Object matching data:

- - - - -

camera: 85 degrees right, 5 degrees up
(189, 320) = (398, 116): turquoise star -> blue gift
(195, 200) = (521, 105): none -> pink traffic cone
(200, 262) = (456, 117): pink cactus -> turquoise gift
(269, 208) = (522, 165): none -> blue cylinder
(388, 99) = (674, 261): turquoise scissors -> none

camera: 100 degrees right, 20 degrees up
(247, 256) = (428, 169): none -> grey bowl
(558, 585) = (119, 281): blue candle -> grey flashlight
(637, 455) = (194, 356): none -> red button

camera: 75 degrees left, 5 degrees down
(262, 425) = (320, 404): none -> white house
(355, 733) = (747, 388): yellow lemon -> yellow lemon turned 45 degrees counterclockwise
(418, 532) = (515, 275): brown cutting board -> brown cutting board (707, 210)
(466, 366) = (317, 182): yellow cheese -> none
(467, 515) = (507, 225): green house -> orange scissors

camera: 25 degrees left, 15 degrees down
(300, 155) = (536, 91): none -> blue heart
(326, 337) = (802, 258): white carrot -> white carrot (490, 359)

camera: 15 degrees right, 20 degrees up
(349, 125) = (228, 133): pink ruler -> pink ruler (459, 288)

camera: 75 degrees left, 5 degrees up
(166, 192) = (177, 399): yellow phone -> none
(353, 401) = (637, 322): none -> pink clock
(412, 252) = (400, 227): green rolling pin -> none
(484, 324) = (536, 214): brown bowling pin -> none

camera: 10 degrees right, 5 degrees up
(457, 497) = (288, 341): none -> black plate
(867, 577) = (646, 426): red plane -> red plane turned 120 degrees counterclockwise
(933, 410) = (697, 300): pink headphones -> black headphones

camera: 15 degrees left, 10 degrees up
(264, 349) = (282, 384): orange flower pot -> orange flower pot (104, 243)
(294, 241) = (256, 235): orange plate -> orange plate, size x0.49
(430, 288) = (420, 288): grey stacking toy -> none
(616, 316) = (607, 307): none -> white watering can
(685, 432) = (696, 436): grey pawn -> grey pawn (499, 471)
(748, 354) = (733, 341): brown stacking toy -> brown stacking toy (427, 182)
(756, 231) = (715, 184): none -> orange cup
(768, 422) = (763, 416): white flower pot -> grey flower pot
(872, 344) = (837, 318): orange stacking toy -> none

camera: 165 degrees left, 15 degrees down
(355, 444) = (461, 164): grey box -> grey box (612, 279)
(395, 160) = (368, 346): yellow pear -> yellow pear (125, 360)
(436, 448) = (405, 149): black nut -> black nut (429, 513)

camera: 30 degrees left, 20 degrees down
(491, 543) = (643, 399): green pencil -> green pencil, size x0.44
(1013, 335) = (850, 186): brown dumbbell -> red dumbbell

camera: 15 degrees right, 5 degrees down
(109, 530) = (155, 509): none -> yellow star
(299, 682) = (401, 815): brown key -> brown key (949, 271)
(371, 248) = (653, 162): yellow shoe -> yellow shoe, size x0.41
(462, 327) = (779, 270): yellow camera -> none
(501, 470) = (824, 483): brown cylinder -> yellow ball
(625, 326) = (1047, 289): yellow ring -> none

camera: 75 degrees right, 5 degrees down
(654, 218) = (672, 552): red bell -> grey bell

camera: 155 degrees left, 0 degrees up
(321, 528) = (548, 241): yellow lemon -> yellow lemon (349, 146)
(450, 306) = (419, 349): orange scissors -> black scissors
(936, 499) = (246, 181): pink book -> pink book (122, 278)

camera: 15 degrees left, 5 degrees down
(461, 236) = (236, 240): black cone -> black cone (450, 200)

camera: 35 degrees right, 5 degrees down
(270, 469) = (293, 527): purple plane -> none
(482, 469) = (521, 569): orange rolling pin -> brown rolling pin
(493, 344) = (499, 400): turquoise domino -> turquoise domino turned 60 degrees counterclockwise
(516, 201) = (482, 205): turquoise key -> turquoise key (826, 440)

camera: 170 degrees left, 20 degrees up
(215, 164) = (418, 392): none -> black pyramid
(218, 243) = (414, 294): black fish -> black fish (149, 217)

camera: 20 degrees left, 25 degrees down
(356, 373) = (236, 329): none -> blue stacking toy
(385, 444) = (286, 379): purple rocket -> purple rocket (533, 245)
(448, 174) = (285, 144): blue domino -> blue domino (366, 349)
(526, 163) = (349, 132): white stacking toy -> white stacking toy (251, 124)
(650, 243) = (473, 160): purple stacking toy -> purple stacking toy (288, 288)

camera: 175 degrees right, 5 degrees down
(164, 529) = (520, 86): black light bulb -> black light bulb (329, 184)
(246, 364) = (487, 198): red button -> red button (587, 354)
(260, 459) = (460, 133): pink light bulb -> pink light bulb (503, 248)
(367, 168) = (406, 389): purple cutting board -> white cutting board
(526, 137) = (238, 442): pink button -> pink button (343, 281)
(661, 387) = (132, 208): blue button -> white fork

- - - - -

## WHAT IS EXPECTED
Your task is to copy every record exactly.

## ANSWER TO THIS TASK
camera: 85 degrees right, 5 degrees up
(189, 320) = (398, 116): turquoise star -> blue gift
(195, 200) = (521, 105): none -> pink traffic cone
(200, 262) = (456, 117): pink cactus -> turquoise gift
(269, 208) = (522, 165): none -> blue cylinder
(388, 99) = (674, 261): turquoise scissors -> none

camera: 100 degrees right, 20 degrees up
(247, 256) = (428, 169): none -> grey bowl
(558, 585) = (119, 281): blue candle -> grey flashlight
(637, 455) = (194, 356): none -> red button

camera: 75 degrees left, 5 degrees down
(262, 425) = (320, 404): none -> white house
(355, 733) = (747, 388): yellow lemon -> yellow lemon turned 45 degrees counterclockwise
(418, 532) = (515, 275): brown cutting board -> brown cutting board (707, 210)
(466, 366) = (317, 182): yellow cheese -> none
(467, 515) = (507, 225): green house -> orange scissors

camera: 25 degrees left, 15 degrees down
(300, 155) = (536, 91): none -> blue heart
(326, 337) = (802, 258): white carrot -> white carrot (490, 359)

camera: 15 degrees right, 20 degrees up
(349, 125) = (228, 133): pink ruler -> pink ruler (459, 288)

camera: 75 degrees left, 5 degrees up
(166, 192) = (177, 399): yellow phone -> none
(353, 401) = (637, 322): none -> pink clock
(412, 252) = (400, 227): green rolling pin -> none
(484, 324) = (536, 214): brown bowling pin -> none

camera: 10 degrees right, 5 degrees up
(457, 497) = (288, 341): none -> black plate
(867, 577) = (646, 426): red plane -> red plane turned 120 degrees counterclockwise
(933, 410) = (697, 300): pink headphones -> black headphones

camera: 15 degrees left, 10 degrees up
(264, 349) = (282, 384): orange flower pot -> orange flower pot (104, 243)
(294, 241) = (256, 235): orange plate -> orange plate, size x0.49
(430, 288) = (420, 288): grey stacking toy -> none
(616, 316) = (607, 307): none -> white watering can
(685, 432) = (696, 436): grey pawn -> grey pawn (499, 471)
(748, 354) = (733, 341): brown stacking toy -> brown stacking toy (427, 182)
(756, 231) = (715, 184): none -> orange cup
(768, 422) = (763, 416): white flower pot -> grey flower pot
(872, 344) = (837, 318): orange stacking toy -> none

camera: 165 degrees left, 15 degrees down
(355, 444) = (461, 164): grey box -> grey box (612, 279)
(395, 160) = (368, 346): yellow pear -> yellow pear (125, 360)
(436, 448) = (405, 149): black nut -> black nut (429, 513)

camera: 30 degrees left, 20 degrees down
(491, 543) = (643, 399): green pencil -> green pencil, size x0.44
(1013, 335) = (850, 186): brown dumbbell -> red dumbbell

camera: 15 degrees right, 5 degrees down
(109, 530) = (155, 509): none -> yellow star
(299, 682) = (401, 815): brown key -> brown key (949, 271)
(371, 248) = (653, 162): yellow shoe -> yellow shoe, size x0.41
(462, 327) = (779, 270): yellow camera -> none
(501, 470) = (824, 483): brown cylinder -> yellow ball
(625, 326) = (1047, 289): yellow ring -> none

camera: 75 degrees right, 5 degrees down
(654, 218) = (672, 552): red bell -> grey bell

camera: 155 degrees left, 0 degrees up
(321, 528) = (548, 241): yellow lemon -> yellow lemon (349, 146)
(450, 306) = (419, 349): orange scissors -> black scissors
(936, 499) = (246, 181): pink book -> pink book (122, 278)

camera: 15 degrees left, 5 degrees down
(461, 236) = (236, 240): black cone -> black cone (450, 200)

camera: 35 degrees right, 5 degrees down
(270, 469) = (293, 527): purple plane -> none
(482, 469) = (521, 569): orange rolling pin -> brown rolling pin
(493, 344) = (499, 400): turquoise domino -> turquoise domino turned 60 degrees counterclockwise
(516, 201) = (482, 205): turquoise key -> turquoise key (826, 440)

camera: 170 degrees left, 20 degrees up
(215, 164) = (418, 392): none -> black pyramid
(218, 243) = (414, 294): black fish -> black fish (149, 217)

camera: 20 degrees left, 25 degrees down
(356, 373) = (236, 329): none -> blue stacking toy
(385, 444) = (286, 379): purple rocket -> purple rocket (533, 245)
(448, 174) = (285, 144): blue domino -> blue domino (366, 349)
(526, 163) = (349, 132): white stacking toy -> white stacking toy (251, 124)
(650, 243) = (473, 160): purple stacking toy -> purple stacking toy (288, 288)

camera: 175 degrees right, 5 degrees down
(164, 529) = (520, 86): black light bulb -> black light bulb (329, 184)
(246, 364) = (487, 198): red button -> red button (587, 354)
(260, 459) = (460, 133): pink light bulb -> pink light bulb (503, 248)
(367, 168) = (406, 389): purple cutting board -> white cutting board
(526, 137) = (238, 442): pink button -> pink button (343, 281)
(661, 387) = (132, 208): blue button -> white fork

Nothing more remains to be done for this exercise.